Work to be completed
Repeat each entry exactly and drop the pictures.

[Revision comparison data]
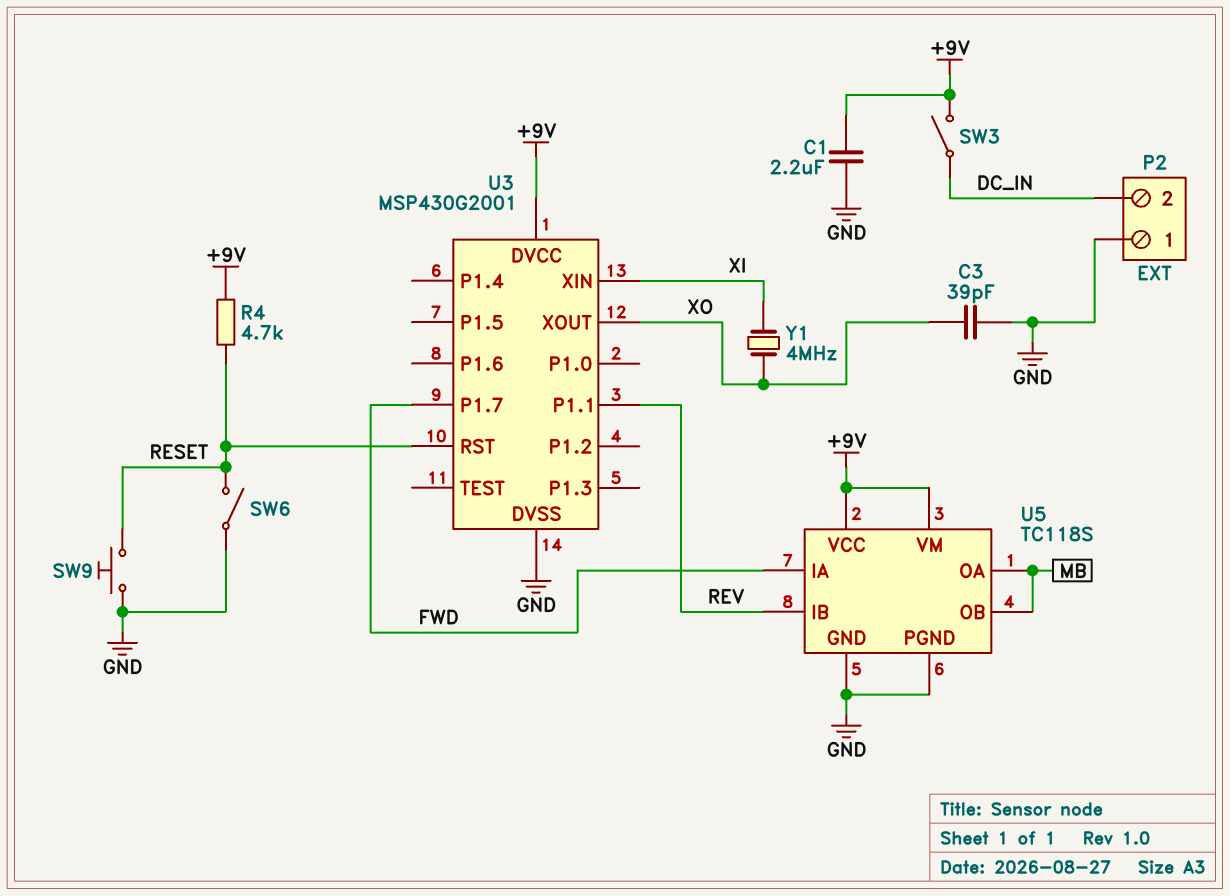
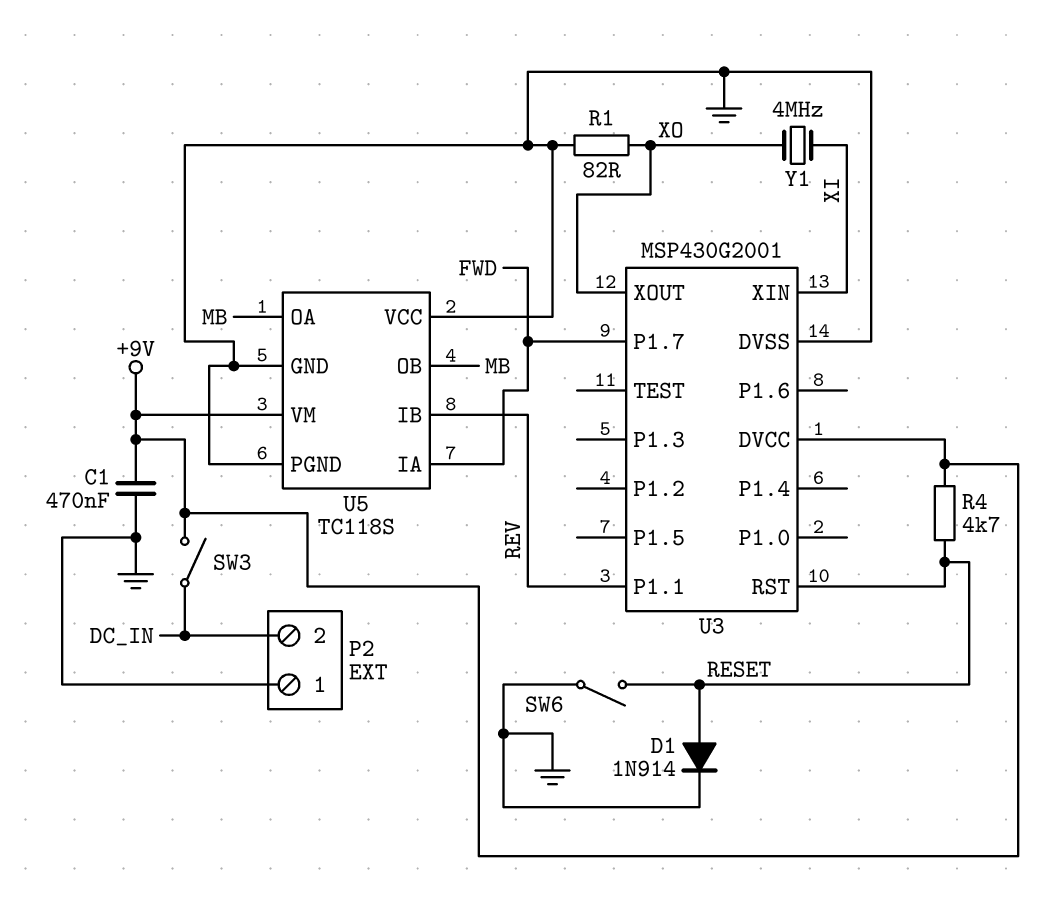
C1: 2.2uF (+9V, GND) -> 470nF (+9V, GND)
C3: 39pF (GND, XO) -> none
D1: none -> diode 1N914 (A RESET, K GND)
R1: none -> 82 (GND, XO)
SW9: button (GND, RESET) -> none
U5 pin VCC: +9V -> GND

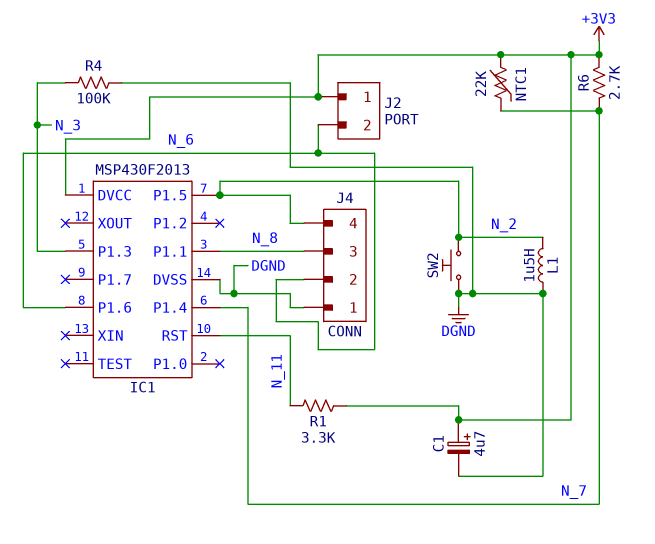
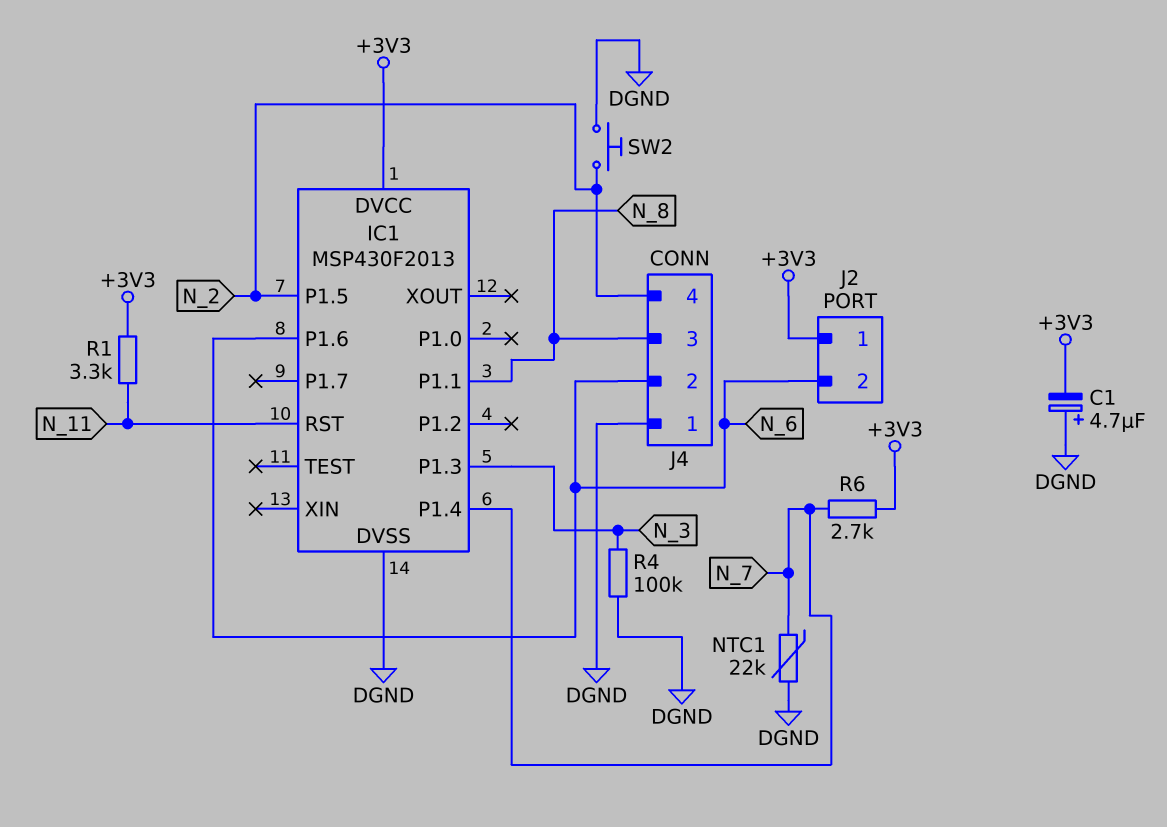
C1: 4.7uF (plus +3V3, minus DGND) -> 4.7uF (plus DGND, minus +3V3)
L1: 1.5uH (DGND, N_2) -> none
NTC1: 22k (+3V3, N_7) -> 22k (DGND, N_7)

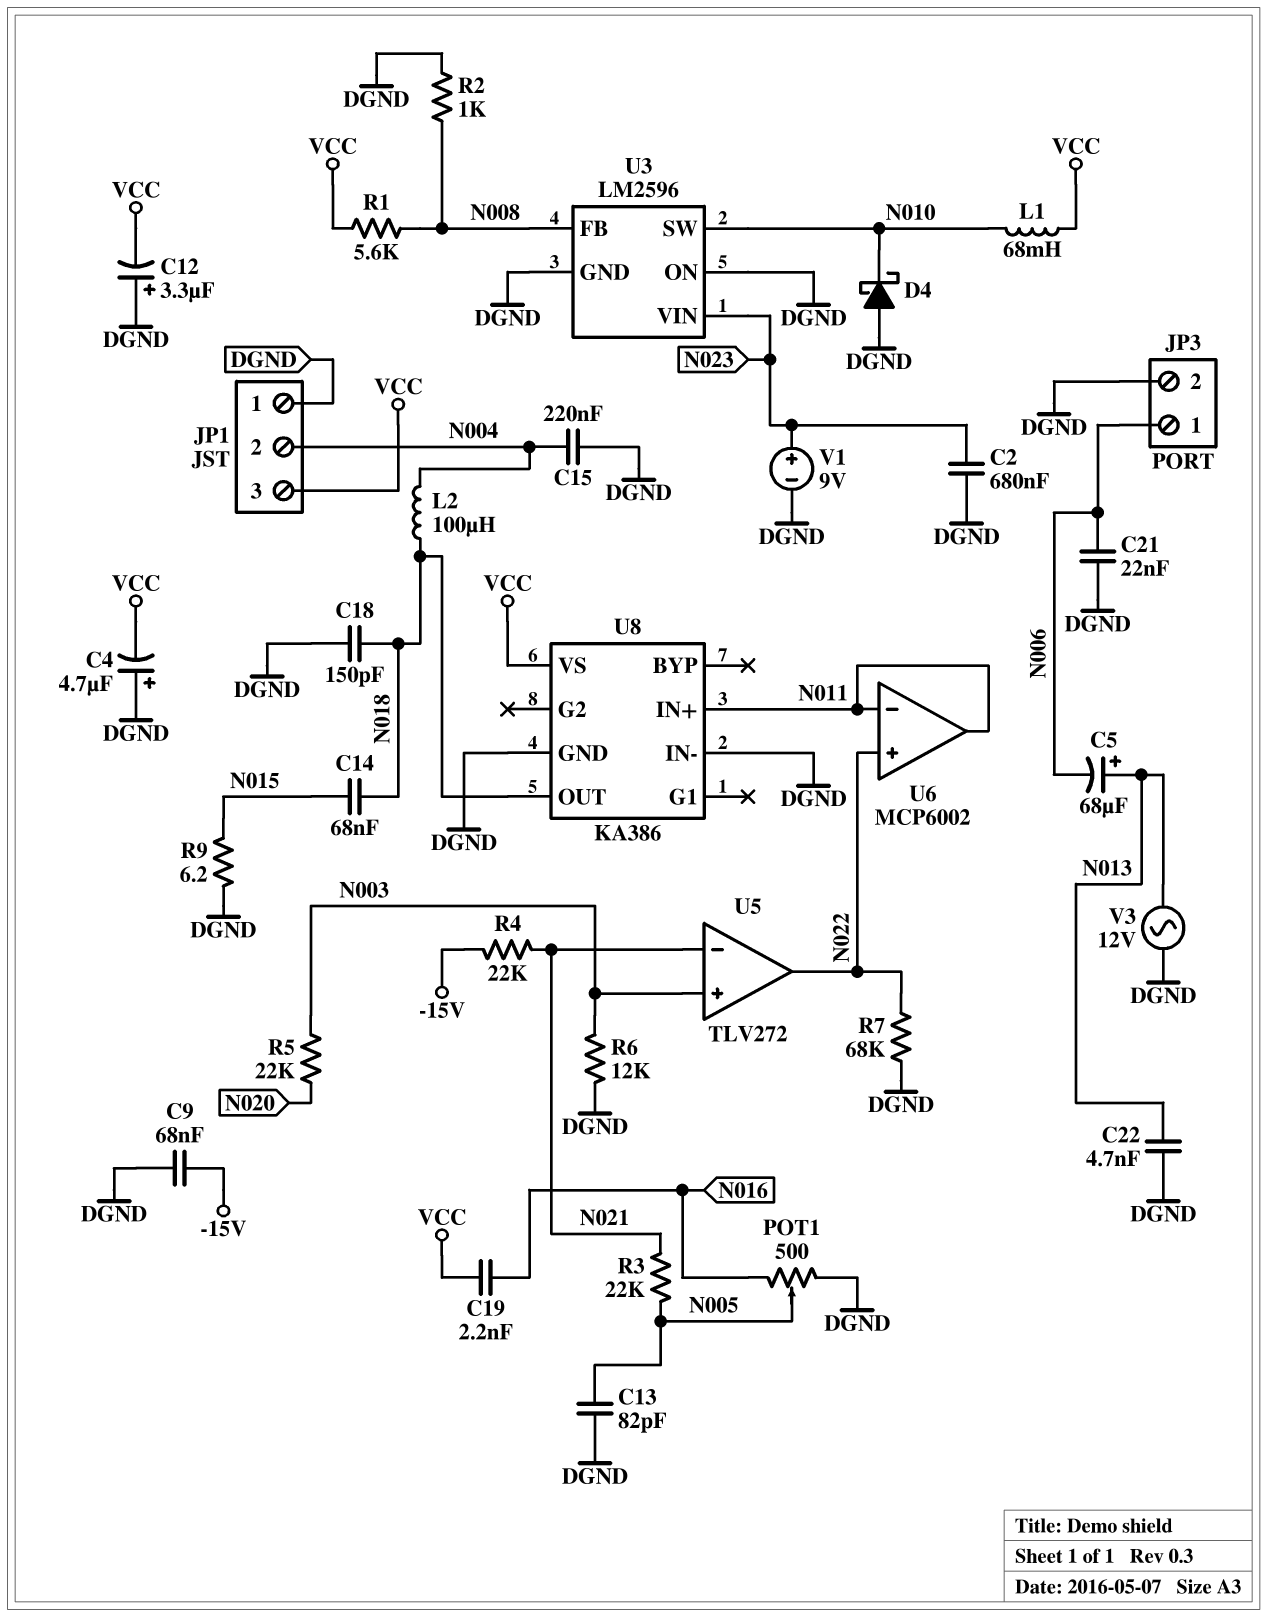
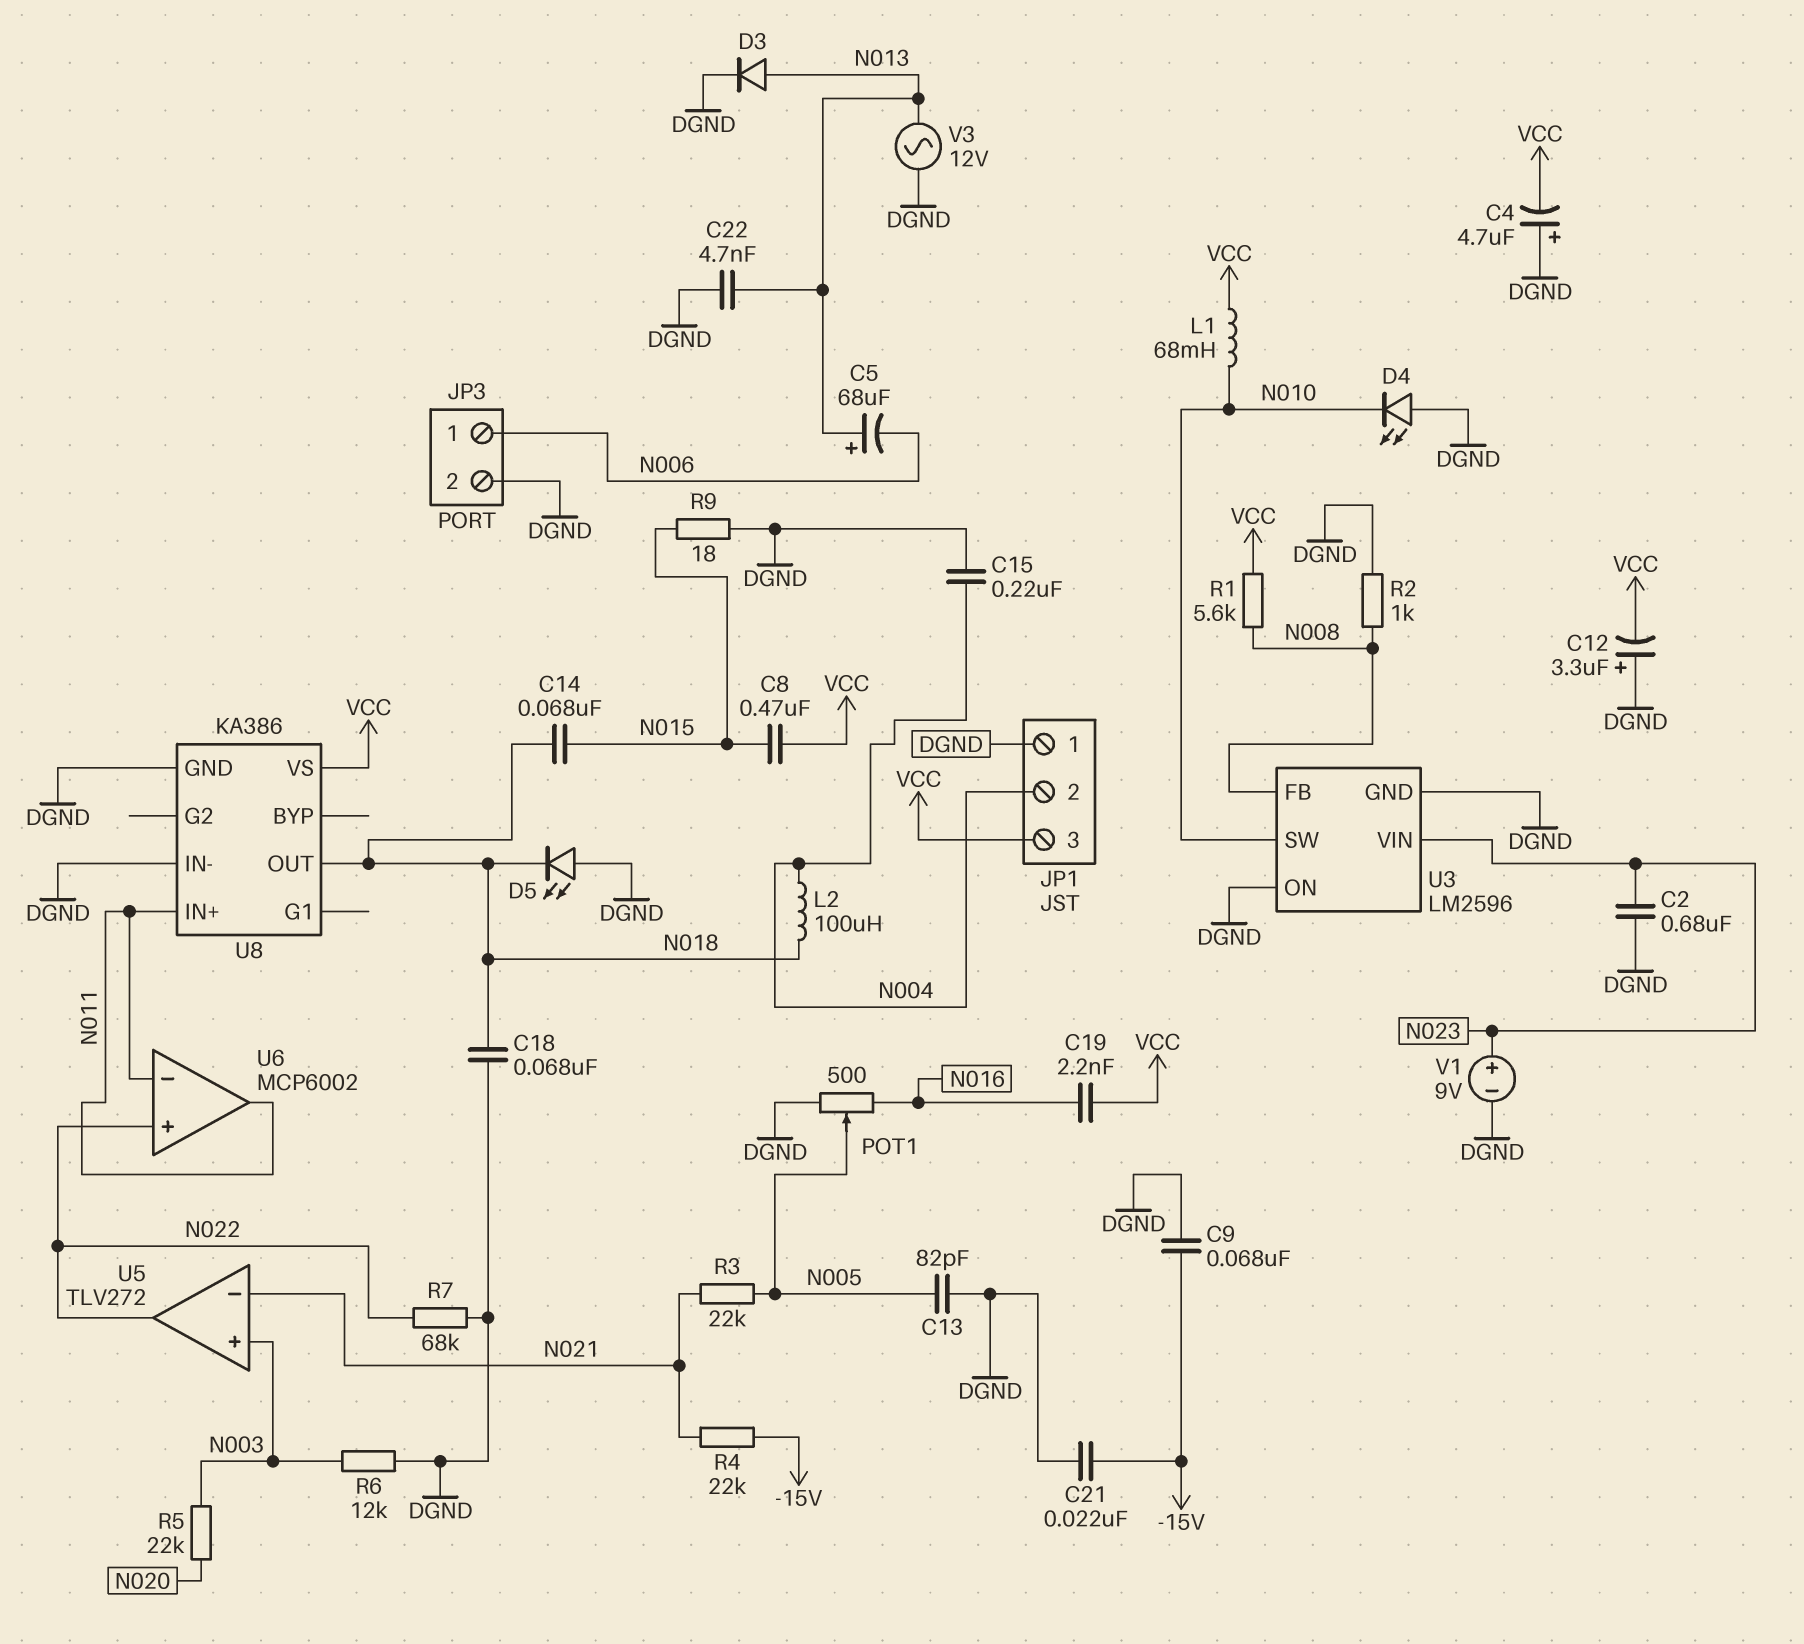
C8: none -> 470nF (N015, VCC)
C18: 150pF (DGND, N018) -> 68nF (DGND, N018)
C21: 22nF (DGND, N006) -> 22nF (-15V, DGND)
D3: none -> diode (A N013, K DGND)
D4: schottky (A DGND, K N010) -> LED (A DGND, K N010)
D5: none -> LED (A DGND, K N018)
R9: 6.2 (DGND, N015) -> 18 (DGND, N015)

Output below
C1: 2.2uF (+9V, GND) -> 470nF (+9V, GND)
C3: 39pF (GND, XO) -> none
D1: none -> diode 1N914 (A RESET, K GND)
R1: none -> 82 (GND, XO)
SW9: button (GND, RESET) -> none
U5 pin VCC: +9V -> GND

C1: 4.7uF (plus +3V3, minus DGND) -> 4.7uF (plus DGND, minus +3V3)
L1: 1.5uH (DGND, N_2) -> none
NTC1: 22k (+3V3, N_7) -> 22k (DGND, N_7)

C8: none -> 470nF (N015, VCC)
C18: 150pF (DGND, N018) -> 68nF (DGND, N018)
C21: 22nF (DGND, N006) -> 22nF (-15V, DGND)
D3: none -> diode (A N013, K DGND)
D4: schottky (A DGND, K N010) -> LED (A DGND, K N010)
D5: none -> LED (A DGND, K N018)
R9: 6.2 (DGND, N015) -> 18 (DGND, N015)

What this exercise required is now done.